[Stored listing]
================================

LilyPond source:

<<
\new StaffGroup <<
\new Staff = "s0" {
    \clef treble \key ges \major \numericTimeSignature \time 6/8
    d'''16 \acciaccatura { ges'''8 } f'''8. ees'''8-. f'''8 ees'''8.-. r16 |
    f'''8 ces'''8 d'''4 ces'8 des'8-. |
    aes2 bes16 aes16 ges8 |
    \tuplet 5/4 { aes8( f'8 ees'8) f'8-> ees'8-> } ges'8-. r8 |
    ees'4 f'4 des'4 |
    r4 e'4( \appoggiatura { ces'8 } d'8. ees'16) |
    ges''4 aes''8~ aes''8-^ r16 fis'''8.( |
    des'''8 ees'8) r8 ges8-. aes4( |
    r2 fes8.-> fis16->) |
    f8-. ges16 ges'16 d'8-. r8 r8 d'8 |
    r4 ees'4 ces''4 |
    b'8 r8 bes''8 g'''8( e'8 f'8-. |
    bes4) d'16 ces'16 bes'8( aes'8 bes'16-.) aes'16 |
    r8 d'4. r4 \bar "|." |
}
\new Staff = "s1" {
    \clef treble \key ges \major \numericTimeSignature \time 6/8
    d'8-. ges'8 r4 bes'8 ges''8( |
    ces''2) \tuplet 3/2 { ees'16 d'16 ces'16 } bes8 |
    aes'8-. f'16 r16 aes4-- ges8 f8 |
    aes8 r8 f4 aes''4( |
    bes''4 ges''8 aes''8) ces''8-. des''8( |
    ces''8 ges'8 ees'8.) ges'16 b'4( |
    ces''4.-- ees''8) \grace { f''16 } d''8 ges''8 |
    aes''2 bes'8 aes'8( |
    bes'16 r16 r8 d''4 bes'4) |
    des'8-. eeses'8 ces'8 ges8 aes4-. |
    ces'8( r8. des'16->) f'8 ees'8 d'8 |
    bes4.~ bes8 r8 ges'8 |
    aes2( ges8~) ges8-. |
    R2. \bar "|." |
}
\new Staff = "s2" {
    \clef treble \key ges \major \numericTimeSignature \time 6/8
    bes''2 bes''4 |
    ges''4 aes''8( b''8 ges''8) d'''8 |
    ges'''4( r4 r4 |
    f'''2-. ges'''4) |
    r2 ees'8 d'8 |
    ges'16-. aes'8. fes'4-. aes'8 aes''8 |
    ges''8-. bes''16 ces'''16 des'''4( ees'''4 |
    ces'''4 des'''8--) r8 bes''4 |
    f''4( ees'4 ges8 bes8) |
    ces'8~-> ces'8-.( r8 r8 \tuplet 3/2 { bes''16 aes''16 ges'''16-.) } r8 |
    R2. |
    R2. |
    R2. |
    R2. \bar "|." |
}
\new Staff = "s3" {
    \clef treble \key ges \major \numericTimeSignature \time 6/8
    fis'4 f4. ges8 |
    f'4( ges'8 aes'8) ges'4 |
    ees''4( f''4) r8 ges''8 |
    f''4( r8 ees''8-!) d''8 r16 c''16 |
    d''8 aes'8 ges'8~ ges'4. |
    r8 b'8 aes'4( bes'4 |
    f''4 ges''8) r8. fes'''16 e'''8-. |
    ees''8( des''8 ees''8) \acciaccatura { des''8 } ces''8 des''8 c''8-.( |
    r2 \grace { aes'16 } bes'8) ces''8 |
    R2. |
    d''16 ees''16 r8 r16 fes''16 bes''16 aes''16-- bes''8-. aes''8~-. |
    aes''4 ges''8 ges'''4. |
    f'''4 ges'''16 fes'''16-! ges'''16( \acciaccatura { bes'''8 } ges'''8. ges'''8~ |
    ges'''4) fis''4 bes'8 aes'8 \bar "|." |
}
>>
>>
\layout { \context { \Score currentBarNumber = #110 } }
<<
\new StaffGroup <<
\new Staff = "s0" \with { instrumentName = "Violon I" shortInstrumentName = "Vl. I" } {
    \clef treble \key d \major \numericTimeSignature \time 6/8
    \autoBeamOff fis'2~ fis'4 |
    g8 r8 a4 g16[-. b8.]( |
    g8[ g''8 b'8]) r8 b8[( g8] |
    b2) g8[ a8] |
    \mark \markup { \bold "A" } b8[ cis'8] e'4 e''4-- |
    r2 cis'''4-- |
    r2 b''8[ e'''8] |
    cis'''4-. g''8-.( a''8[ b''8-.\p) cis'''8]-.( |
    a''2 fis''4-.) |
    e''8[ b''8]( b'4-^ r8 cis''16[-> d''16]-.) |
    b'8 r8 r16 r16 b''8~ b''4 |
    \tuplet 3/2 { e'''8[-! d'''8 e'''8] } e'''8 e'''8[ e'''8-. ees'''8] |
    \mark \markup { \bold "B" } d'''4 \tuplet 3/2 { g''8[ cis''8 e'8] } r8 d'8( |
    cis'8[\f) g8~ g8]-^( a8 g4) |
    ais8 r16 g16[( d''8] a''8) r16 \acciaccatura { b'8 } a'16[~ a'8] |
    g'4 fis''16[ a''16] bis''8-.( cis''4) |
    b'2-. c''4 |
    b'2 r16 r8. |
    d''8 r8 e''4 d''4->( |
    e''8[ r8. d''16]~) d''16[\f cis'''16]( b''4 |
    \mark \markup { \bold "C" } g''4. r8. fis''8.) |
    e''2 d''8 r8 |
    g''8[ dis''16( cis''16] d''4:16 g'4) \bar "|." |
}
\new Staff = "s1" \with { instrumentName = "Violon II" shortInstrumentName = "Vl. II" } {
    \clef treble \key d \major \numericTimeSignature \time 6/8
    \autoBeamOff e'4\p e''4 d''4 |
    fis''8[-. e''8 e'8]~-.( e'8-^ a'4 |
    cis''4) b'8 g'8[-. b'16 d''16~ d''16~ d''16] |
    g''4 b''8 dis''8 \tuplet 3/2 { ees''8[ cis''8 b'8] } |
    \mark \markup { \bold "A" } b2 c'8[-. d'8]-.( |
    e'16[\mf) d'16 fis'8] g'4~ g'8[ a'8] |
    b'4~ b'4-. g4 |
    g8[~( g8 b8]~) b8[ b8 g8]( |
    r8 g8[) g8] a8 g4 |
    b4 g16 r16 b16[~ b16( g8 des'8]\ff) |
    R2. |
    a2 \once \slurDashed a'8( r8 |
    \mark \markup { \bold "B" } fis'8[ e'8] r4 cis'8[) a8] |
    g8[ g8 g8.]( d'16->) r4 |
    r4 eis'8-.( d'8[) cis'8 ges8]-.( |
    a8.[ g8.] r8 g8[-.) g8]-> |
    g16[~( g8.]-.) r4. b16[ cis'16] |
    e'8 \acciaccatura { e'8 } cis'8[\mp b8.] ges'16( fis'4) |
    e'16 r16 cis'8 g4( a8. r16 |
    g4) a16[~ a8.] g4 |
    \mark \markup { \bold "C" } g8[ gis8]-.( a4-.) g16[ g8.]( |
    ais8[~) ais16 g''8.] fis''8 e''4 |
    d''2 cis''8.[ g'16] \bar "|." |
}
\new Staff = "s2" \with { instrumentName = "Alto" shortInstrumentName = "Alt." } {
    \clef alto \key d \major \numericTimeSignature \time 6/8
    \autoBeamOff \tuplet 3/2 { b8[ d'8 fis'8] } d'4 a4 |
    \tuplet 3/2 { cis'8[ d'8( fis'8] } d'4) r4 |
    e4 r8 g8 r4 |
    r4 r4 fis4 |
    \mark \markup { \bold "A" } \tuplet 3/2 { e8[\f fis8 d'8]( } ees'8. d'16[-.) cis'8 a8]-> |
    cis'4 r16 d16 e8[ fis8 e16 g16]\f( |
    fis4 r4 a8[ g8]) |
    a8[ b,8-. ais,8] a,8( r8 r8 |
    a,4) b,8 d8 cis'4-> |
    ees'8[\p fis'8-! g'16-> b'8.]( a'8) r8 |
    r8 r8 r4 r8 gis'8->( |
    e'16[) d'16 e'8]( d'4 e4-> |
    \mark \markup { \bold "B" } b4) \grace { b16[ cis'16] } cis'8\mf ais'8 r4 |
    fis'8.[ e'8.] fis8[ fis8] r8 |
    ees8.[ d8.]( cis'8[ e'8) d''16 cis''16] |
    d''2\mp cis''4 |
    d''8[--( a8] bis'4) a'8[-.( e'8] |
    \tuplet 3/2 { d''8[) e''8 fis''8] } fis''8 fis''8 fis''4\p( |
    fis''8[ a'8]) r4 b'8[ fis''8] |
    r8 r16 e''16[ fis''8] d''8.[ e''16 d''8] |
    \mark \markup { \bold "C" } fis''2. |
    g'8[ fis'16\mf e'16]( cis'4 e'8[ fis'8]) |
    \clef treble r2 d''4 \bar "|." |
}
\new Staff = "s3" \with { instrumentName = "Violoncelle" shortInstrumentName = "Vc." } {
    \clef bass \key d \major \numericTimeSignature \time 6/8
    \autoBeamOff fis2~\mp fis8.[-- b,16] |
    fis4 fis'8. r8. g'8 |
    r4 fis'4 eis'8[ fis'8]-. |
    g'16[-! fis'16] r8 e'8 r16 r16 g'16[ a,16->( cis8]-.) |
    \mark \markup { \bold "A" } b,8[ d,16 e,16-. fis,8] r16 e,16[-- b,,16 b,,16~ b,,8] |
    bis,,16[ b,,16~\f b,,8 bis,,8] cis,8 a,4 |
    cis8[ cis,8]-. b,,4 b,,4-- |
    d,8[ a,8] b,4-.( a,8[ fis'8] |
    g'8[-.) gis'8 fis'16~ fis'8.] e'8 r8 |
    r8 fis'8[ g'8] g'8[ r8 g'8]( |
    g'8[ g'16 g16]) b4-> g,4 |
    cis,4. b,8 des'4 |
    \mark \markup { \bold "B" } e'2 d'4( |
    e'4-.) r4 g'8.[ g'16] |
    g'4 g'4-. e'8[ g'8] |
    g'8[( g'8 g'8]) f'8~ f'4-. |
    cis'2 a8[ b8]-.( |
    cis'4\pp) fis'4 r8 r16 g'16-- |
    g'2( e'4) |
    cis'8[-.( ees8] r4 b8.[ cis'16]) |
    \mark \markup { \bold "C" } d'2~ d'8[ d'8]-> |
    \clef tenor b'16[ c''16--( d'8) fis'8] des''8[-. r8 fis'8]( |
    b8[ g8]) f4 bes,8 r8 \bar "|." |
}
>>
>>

================================

Task requirements:
Gather every line of the listing above that contains the string "instrumentName".

Result for this task:
\new Staff = "s0" \with { instrumentName = "Violon I" shortInstrumentName = "Vl. I" } {
\new Staff = "s1" \with { instrumentName = "Violon II" shortInstrumentName = "Vl. II" } {
\new Staff = "s2" \with { instrumentName = "Alto" shortInstrumentName = "Alt." } {
\new Staff = "s3" \with { instrumentName = "Violoncelle" shortInstrumentName = "Vc." } {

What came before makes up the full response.